◆ SET EXERCISE ◆
Copy out every line of the data below that contains the string "kern", and omit all other lines.

◆ LISTED RECORDS ◆
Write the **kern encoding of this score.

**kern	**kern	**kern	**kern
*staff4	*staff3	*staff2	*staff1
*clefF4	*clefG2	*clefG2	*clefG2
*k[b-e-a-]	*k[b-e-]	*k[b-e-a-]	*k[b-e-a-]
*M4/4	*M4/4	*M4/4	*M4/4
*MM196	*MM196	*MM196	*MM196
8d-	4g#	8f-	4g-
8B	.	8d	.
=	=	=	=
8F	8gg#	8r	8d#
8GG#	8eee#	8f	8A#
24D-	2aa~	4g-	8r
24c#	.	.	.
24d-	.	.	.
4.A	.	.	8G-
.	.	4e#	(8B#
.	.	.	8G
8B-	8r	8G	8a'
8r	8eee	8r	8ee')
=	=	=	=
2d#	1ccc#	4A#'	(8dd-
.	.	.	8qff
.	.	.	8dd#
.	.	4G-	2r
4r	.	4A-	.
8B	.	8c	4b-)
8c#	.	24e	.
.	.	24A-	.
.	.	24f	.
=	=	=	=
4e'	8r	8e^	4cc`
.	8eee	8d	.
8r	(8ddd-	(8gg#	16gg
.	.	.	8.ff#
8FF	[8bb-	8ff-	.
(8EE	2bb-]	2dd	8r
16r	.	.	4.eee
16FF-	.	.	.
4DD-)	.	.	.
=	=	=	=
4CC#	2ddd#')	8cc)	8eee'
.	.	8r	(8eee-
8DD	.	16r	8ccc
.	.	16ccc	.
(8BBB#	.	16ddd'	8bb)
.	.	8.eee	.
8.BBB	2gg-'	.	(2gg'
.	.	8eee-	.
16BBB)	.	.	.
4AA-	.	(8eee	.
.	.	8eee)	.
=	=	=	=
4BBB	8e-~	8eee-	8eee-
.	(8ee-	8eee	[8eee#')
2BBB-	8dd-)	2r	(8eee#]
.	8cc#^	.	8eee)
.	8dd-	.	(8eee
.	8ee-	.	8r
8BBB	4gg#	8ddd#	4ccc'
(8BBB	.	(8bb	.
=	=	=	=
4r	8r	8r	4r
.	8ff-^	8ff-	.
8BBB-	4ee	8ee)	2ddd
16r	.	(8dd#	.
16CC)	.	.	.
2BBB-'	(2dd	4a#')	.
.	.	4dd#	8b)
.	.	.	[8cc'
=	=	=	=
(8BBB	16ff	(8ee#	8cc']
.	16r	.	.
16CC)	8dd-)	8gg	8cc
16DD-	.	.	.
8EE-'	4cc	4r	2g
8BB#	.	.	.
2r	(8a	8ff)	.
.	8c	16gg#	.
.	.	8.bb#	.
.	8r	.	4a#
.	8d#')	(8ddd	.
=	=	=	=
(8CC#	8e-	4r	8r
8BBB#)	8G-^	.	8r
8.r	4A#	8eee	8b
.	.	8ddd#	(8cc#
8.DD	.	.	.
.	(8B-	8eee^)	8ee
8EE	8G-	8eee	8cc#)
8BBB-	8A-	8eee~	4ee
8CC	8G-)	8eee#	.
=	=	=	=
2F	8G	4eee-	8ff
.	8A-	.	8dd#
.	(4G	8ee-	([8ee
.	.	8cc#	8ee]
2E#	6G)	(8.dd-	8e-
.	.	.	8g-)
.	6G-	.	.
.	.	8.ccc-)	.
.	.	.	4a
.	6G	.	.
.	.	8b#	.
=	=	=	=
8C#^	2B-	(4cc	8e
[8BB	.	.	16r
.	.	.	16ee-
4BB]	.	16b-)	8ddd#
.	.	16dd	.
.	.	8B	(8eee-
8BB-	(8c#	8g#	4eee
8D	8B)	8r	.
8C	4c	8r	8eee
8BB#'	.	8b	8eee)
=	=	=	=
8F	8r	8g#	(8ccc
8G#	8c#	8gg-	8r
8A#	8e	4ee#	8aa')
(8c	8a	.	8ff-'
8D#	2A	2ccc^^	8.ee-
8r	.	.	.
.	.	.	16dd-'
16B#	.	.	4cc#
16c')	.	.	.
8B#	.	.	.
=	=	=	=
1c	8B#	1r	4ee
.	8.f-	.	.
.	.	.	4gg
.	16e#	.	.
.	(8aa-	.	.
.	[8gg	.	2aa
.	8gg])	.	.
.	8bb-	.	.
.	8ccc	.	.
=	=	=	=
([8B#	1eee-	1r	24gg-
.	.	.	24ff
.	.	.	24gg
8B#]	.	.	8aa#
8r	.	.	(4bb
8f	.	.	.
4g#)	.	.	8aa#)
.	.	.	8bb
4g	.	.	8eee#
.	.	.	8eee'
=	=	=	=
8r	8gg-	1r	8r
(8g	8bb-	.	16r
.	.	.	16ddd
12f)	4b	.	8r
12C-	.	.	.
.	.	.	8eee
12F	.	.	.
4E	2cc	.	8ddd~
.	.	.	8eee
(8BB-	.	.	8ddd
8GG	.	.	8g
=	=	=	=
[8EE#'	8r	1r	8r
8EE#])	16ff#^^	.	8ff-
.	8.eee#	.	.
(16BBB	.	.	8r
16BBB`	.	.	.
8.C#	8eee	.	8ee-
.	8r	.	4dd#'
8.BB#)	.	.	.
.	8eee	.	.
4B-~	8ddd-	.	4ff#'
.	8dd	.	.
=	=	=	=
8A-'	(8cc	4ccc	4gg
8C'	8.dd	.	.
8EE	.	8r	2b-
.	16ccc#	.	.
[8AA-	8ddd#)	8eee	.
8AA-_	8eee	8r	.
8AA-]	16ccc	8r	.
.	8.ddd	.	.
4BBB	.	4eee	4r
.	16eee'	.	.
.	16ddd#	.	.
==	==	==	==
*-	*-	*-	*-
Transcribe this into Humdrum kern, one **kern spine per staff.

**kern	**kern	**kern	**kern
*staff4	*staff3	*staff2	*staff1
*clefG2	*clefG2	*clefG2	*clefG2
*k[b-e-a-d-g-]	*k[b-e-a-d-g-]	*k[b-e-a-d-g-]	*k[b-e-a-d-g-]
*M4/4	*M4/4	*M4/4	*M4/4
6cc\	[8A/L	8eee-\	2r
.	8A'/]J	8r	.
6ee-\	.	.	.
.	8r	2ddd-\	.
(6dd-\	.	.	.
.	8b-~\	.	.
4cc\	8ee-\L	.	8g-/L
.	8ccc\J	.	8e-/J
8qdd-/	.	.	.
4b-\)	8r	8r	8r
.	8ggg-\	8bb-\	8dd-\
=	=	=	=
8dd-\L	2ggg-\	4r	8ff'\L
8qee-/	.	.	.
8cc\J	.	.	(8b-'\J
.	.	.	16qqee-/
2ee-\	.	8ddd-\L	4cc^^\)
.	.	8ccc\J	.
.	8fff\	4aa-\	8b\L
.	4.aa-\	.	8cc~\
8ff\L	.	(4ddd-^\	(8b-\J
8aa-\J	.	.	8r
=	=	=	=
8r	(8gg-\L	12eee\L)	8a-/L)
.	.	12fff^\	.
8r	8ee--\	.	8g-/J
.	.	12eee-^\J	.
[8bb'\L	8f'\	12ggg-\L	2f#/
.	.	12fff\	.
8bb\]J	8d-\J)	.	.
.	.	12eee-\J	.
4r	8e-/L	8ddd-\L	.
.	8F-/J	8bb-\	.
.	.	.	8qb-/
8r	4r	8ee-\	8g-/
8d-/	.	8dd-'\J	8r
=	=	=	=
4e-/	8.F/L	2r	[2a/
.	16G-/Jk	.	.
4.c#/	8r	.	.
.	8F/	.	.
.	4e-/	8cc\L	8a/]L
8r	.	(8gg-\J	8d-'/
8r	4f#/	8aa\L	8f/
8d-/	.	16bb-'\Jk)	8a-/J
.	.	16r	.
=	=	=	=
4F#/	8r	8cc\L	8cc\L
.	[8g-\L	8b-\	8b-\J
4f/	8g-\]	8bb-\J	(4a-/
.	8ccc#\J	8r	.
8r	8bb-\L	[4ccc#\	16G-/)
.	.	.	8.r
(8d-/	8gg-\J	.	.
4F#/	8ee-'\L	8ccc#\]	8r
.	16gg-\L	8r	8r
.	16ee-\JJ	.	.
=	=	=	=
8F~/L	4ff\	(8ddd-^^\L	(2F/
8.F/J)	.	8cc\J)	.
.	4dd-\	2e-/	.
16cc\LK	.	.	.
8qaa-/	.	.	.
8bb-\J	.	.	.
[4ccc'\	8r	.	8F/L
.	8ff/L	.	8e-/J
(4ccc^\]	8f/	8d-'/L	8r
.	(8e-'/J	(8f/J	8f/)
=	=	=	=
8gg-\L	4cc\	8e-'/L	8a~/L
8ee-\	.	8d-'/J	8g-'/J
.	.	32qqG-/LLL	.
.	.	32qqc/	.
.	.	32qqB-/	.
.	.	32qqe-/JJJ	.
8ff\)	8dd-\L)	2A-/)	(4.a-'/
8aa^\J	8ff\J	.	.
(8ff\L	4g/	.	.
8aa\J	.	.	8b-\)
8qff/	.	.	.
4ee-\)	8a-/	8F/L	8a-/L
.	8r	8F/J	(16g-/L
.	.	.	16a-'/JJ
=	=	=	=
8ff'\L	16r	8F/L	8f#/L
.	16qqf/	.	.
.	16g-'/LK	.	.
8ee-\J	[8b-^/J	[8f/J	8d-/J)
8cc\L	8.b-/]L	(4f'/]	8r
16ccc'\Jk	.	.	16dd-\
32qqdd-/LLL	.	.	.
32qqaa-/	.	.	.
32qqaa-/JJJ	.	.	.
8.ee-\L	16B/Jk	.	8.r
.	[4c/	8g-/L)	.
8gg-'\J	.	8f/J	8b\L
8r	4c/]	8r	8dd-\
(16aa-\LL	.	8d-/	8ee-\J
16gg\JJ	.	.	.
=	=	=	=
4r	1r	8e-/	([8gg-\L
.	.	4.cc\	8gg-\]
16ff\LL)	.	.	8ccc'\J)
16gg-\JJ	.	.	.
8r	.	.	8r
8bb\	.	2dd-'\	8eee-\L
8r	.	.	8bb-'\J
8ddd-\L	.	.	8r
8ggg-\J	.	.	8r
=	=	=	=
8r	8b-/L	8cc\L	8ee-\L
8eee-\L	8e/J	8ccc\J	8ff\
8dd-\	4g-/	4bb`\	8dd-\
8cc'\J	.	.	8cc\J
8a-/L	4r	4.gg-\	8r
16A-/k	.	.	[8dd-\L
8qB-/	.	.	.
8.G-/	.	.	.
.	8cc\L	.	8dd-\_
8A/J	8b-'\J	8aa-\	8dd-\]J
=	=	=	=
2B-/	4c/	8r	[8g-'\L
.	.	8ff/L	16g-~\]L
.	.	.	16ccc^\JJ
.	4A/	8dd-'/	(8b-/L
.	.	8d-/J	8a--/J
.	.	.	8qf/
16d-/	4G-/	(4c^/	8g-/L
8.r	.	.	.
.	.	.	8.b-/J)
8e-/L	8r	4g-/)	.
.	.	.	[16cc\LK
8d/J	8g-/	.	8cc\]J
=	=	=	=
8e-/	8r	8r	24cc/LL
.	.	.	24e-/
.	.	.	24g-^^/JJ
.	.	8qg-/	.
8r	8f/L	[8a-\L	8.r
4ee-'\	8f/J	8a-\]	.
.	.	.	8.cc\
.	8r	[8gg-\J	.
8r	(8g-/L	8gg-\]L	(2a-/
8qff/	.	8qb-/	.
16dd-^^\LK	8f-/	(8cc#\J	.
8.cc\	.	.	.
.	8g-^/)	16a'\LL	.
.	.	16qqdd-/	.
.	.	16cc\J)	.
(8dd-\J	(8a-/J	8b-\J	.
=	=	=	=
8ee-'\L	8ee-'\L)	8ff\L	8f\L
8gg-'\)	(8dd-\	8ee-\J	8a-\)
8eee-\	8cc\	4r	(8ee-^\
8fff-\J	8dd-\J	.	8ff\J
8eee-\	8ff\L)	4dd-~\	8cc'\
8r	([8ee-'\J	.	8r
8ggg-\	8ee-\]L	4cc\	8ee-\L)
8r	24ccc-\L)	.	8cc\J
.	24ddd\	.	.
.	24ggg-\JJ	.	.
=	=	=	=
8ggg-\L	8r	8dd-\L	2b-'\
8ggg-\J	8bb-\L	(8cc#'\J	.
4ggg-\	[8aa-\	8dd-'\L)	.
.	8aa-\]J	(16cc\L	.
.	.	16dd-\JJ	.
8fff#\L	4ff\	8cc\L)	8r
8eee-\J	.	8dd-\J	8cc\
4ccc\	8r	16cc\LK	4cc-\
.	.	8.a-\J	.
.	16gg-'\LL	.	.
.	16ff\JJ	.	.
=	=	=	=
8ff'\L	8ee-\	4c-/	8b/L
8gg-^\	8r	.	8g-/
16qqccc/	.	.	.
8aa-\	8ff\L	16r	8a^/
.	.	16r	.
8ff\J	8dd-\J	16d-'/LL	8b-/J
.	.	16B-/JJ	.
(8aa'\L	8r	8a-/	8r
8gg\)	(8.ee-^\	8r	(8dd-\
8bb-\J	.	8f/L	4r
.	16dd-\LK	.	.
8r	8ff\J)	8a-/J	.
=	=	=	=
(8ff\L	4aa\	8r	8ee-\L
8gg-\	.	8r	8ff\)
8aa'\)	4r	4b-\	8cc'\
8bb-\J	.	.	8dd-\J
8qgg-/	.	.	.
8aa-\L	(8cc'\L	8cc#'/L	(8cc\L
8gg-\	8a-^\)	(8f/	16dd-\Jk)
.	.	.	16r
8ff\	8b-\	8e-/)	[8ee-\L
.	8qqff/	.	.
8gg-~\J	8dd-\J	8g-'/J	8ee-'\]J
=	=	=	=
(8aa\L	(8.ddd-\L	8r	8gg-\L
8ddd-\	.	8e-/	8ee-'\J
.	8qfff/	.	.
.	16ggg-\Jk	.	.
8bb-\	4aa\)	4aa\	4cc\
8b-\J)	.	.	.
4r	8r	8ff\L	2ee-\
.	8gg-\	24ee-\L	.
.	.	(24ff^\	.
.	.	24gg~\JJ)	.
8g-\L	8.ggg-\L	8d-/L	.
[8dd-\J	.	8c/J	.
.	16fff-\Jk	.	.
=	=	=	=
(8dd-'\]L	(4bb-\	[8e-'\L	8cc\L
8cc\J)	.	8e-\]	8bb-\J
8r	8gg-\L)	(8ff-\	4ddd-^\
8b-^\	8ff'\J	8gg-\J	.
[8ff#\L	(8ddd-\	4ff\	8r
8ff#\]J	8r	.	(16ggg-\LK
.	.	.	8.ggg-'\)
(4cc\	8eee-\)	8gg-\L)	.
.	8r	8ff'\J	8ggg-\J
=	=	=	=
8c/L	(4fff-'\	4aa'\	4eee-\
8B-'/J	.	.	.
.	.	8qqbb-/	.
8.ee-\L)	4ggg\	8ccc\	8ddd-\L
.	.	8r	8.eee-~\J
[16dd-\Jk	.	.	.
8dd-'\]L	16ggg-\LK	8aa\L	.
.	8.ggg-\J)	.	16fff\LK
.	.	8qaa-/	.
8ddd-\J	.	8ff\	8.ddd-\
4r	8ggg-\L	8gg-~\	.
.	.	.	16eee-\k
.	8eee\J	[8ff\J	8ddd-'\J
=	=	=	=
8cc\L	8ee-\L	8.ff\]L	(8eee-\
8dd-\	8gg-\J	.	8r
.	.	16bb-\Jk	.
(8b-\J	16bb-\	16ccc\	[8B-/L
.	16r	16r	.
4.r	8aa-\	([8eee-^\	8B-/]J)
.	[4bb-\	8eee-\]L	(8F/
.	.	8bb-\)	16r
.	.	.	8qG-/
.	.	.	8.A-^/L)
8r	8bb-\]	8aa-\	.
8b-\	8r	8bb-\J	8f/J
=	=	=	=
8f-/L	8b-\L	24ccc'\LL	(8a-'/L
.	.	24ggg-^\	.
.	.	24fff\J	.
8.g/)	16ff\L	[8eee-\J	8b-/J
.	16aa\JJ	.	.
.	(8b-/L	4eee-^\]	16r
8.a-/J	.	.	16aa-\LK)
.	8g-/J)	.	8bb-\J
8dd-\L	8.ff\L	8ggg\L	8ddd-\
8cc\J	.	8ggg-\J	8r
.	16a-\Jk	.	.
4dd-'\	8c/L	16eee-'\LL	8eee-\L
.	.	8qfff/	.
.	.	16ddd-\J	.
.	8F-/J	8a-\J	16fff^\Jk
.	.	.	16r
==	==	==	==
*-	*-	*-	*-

◆ FINISHED EXERCISE ◆
Write the **kern encoding of this score.
**kern	**kern	**kern	**kern
Transcribe this into Humdrum kern, one **kern spine per staff.
**kern	**kern	**kern	**kern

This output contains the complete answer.